| TO-DO ITEM |
Which lines of the records contain the word "pink"? Copy each one.

| Coordinate-based change listings |
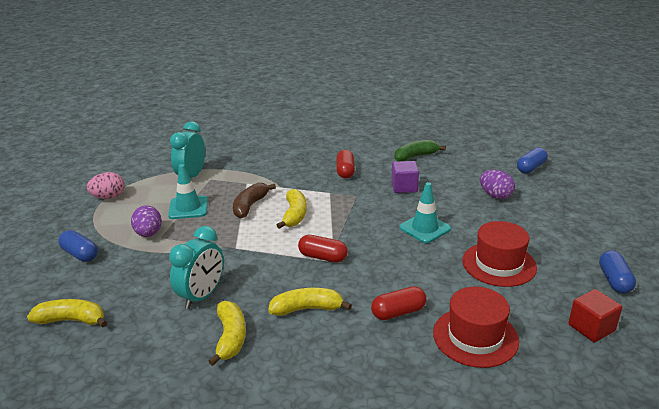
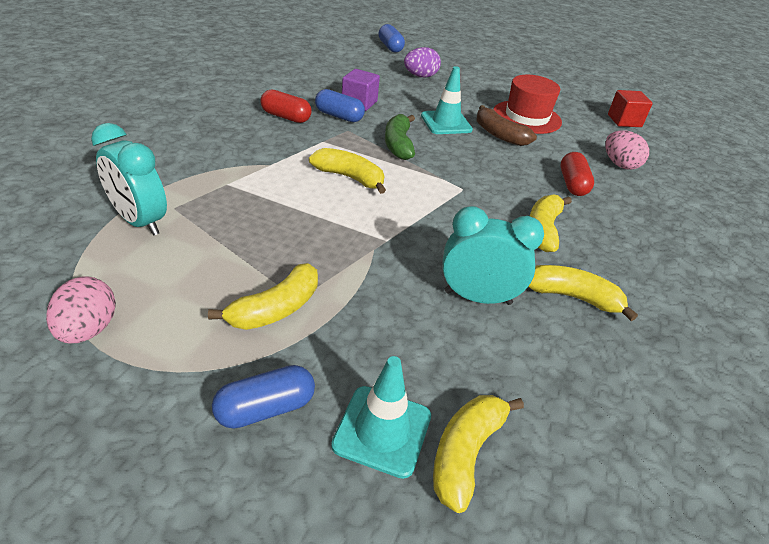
camera: 70 degrees left, 10 degrees up
purple egg [131,205,162,237] -> yellow banana [208,263,318,330]
turquoise traffic cone [168,164,208,219] -> turquoise traffic cone moved to [331,356,431,479]
turquoise clock [169,226,224,309] -> turquoise clock turned 45 degrees counterclockwise [442,206,544,305]
brown banana [233,183,276,218] -> brown banana moved to [477,105,537,146]
red capsule [298,235,348,263] -> none
green banana [394,140,446,161] -> green banana moved to [385,114,415,160]
red hat [433,287,519,368] -> pink egg [605,130,649,170]
blue capsule [599,250,636,294] -> blue capsule moved to [315,89,365,122]

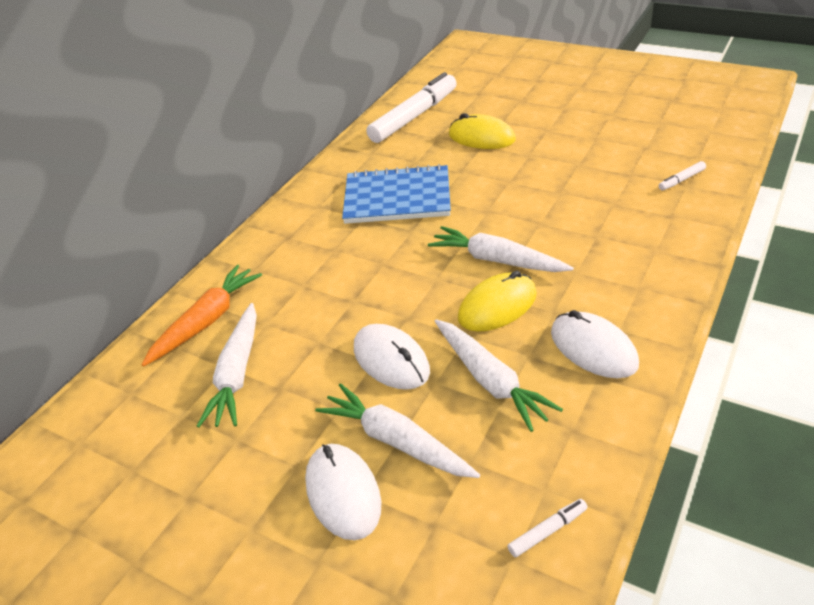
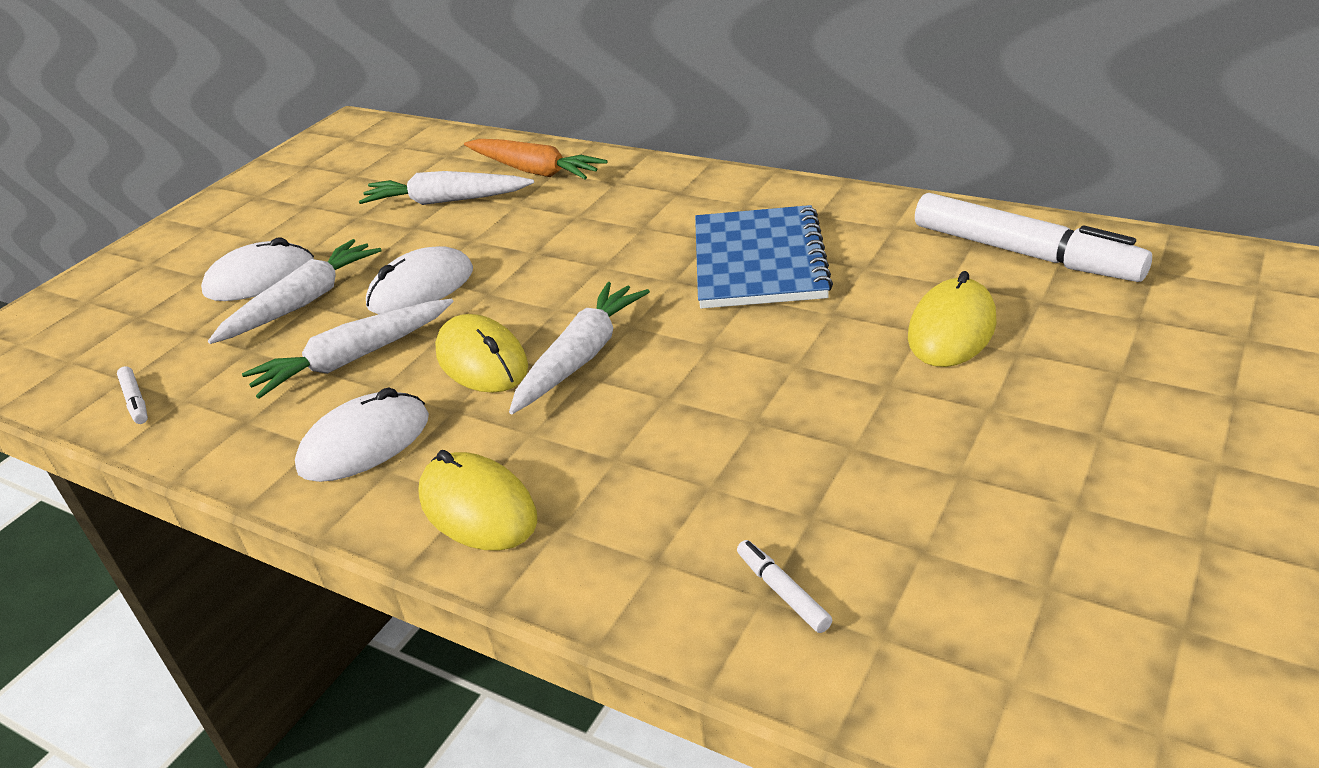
camera: 90 degrees right, 5 degrees down
none -> yellow mouse [418,450,537,551]

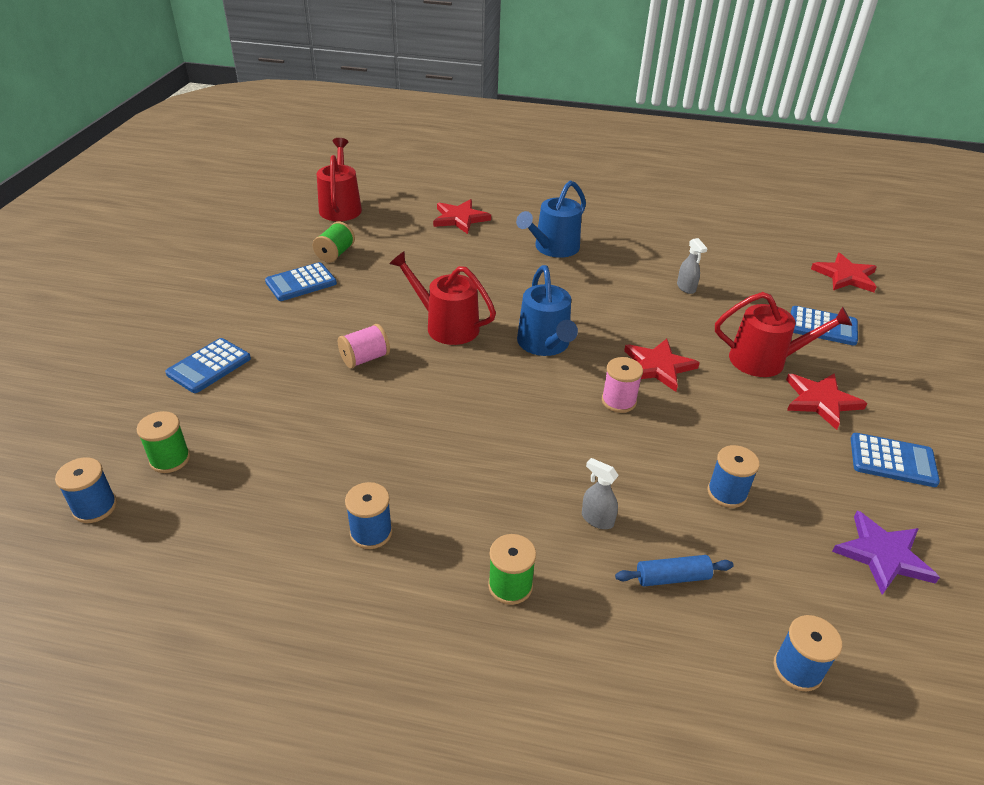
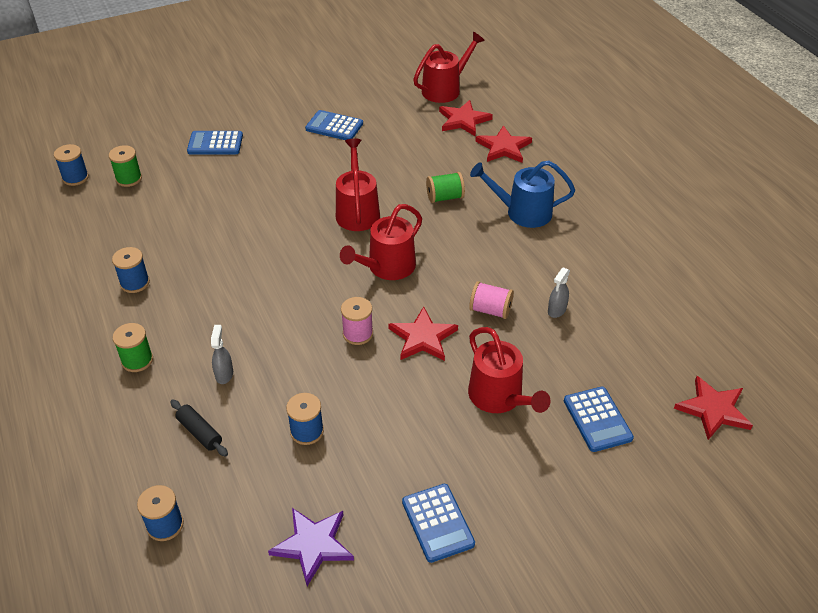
camera: 55 degrees right, 5 degrees up
green spool [313,222,355,263] -> green spool moved to [426,172,465,203]
pink spool [338,324,390,368] -> pink spool moved to [469,281,514,319]
blue watering can [517,265,578,356] -> red watering can [340,204,422,280]
blue rolling pin [615,555,734,586] -> black rolling pin [170,399,228,457]
red star [786,373,867,430] -> red star moved to [439,100,493,136]

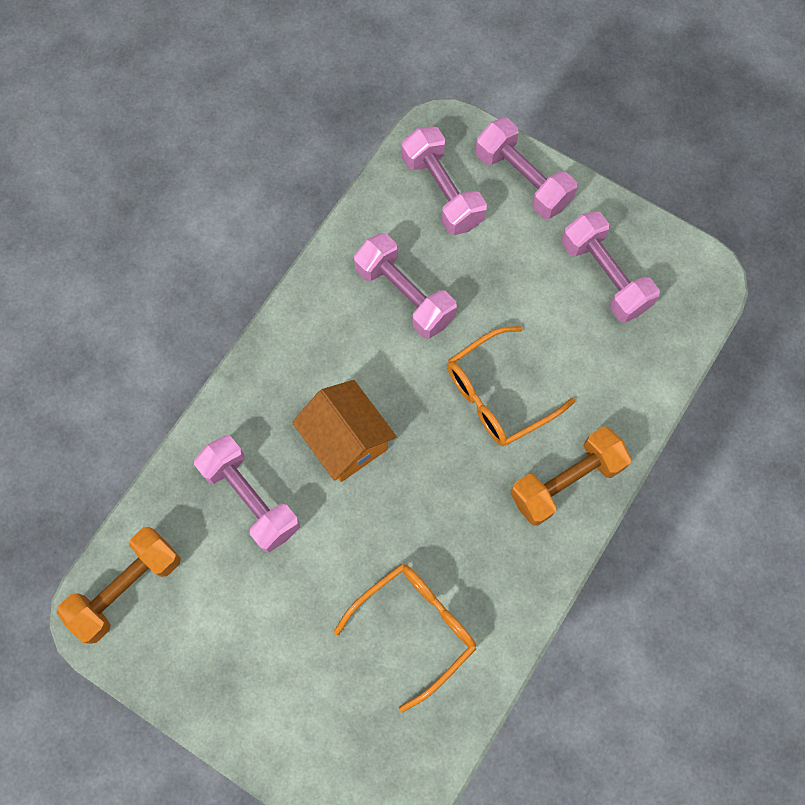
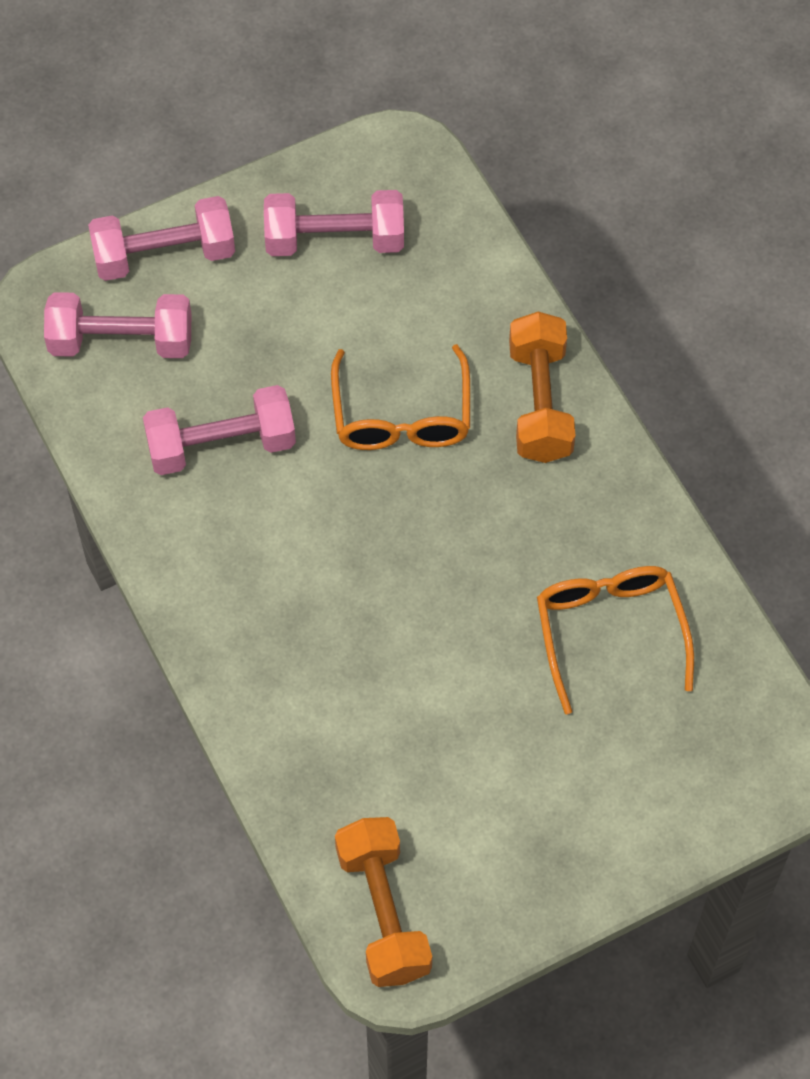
camera: 60 degrees left, 10 degrees down
pink dumbbell [194,435,300,552] -> none
orange house [292,380,397,482] -> none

| REPLY TO THE TASK |
red hat [433,287,519,368] -> pink egg [605,130,649,170]
pink spool [338,324,390,368] -> pink spool moved to [469,281,514,319]
pink dumbbell [194,435,300,552] -> none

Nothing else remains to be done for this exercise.